All of the entries below are to be copied without any alteration.

↓

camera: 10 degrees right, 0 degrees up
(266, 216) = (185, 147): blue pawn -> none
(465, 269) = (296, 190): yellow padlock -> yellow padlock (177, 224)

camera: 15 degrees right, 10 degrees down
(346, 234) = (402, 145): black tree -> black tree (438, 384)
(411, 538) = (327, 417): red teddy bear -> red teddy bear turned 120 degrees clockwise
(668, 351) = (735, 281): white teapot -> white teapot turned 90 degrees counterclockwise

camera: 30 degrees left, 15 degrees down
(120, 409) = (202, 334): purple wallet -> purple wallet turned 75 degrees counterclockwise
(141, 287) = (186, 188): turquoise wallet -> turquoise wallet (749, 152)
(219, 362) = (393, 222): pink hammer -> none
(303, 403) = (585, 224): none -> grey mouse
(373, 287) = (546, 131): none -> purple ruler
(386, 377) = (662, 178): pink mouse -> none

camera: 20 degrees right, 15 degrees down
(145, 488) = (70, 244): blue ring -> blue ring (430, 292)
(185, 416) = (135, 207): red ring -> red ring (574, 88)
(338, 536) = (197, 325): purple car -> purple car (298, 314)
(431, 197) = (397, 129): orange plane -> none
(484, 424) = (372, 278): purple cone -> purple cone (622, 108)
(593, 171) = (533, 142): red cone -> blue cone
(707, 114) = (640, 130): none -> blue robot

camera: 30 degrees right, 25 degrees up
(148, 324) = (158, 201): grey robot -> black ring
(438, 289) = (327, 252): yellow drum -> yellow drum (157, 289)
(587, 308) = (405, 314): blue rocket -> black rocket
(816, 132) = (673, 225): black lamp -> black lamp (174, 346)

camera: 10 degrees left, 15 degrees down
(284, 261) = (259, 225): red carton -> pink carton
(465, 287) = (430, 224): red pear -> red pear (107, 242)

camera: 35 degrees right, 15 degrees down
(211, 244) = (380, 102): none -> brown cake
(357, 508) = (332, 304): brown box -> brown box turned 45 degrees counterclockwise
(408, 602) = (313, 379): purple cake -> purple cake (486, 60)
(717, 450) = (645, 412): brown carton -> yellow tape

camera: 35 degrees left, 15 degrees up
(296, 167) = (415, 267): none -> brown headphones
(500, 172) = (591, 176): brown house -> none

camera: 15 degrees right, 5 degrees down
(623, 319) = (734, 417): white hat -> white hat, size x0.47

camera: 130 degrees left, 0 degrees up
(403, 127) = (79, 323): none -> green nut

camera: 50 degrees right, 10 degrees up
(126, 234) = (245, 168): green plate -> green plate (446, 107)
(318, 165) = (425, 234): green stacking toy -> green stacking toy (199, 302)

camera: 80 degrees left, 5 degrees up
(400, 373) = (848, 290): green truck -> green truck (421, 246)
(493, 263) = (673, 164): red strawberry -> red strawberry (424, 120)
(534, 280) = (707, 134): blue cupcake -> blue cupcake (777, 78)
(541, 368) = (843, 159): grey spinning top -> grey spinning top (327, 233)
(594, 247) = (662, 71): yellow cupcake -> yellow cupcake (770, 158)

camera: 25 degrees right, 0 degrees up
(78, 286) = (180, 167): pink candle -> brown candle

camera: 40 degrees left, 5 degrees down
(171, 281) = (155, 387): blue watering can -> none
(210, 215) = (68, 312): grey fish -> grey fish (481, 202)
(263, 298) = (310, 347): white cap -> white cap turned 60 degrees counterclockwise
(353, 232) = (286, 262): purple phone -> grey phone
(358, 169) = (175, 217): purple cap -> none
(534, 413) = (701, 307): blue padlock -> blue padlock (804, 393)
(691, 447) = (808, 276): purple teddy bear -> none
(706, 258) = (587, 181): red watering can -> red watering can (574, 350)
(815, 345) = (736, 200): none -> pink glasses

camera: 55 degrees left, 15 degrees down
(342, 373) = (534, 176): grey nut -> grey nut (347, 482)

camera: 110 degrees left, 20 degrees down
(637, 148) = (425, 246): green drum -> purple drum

↑

:: RESPONSE ::
camera: 10 degrees right, 0 degrees up
(266, 216) = (185, 147): blue pawn -> none
(465, 269) = (296, 190): yellow padlock -> yellow padlock (177, 224)

camera: 15 degrees right, 10 degrees down
(346, 234) = (402, 145): black tree -> black tree (438, 384)
(411, 538) = (327, 417): red teddy bear -> red teddy bear turned 120 degrees clockwise
(668, 351) = (735, 281): white teapot -> white teapot turned 90 degrees counterclockwise

camera: 30 degrees left, 15 degrees down
(120, 409) = (202, 334): purple wallet -> purple wallet turned 75 degrees counterclockwise
(141, 287) = (186, 188): turquoise wallet -> turquoise wallet (749, 152)
(219, 362) = (393, 222): pink hammer -> none
(303, 403) = (585, 224): none -> grey mouse
(373, 287) = (546, 131): none -> purple ruler
(386, 377) = (662, 178): pink mouse -> none

camera: 20 degrees right, 15 degrees down
(145, 488) = (70, 244): blue ring -> blue ring (430, 292)
(185, 416) = (135, 207): red ring -> red ring (574, 88)
(338, 536) = (197, 325): purple car -> purple car (298, 314)
(431, 197) = (397, 129): orange plane -> none
(484, 424) = (372, 278): purple cone -> purple cone (622, 108)
(593, 171) = (533, 142): red cone -> blue cone
(707, 114) = (640, 130): none -> blue robot

camera: 30 degrees right, 25 degrees up
(148, 324) = (158, 201): grey robot -> black ring
(438, 289) = (327, 252): yellow drum -> yellow drum (157, 289)
(587, 308) = (405, 314): blue rocket -> black rocket
(816, 132) = (673, 225): black lamp -> black lamp (174, 346)

camera: 10 degrees left, 15 degrees down
(284, 261) = (259, 225): red carton -> pink carton
(465, 287) = (430, 224): red pear -> red pear (107, 242)

camera: 35 degrees right, 15 degrees down
(211, 244) = (380, 102): none -> brown cake
(357, 508) = (332, 304): brown box -> brown box turned 45 degrees counterclockwise
(408, 602) = (313, 379): purple cake -> purple cake (486, 60)
(717, 450) = (645, 412): brown carton -> yellow tape

camera: 35 degrees left, 15 degrees up
(296, 167) = (415, 267): none -> brown headphones
(500, 172) = (591, 176): brown house -> none

camera: 15 degrees right, 5 degrees down
(623, 319) = (734, 417): white hat -> white hat, size x0.47

camera: 130 degrees left, 0 degrees up
(403, 127) = (79, 323): none -> green nut

camera: 50 degrees right, 10 degrees up
(126, 234) = (245, 168): green plate -> green plate (446, 107)
(318, 165) = (425, 234): green stacking toy -> green stacking toy (199, 302)

camera: 80 degrees left, 5 degrees up
(400, 373) = (848, 290): green truck -> green truck (421, 246)
(493, 263) = (673, 164): red strawberry -> red strawberry (424, 120)
(534, 280) = (707, 134): blue cupcake -> blue cupcake (777, 78)
(541, 368) = (843, 159): grey spinning top -> grey spinning top (327, 233)
(594, 247) = (662, 71): yellow cupcake -> yellow cupcake (770, 158)

camera: 25 degrees right, 0 degrees up
(78, 286) = (180, 167): pink candle -> brown candle

camera: 40 degrees left, 5 degrees down
(171, 281) = (155, 387): blue watering can -> none
(210, 215) = (68, 312): grey fish -> grey fish (481, 202)
(263, 298) = (310, 347): white cap -> white cap turned 60 degrees counterclockwise
(353, 232) = (286, 262): purple phone -> grey phone
(358, 169) = (175, 217): purple cap -> none
(534, 413) = (701, 307): blue padlock -> blue padlock (804, 393)
(691, 447) = (808, 276): purple teddy bear -> none
(706, 258) = (587, 181): red watering can -> red watering can (574, 350)
(815, 345) = (736, 200): none -> pink glasses

camera: 55 degrees left, 15 degrees down
(342, 373) = (534, 176): grey nut -> grey nut (347, 482)

camera: 110 degrees left, 20 degrees down
(637, 148) = (425, 246): green drum -> purple drum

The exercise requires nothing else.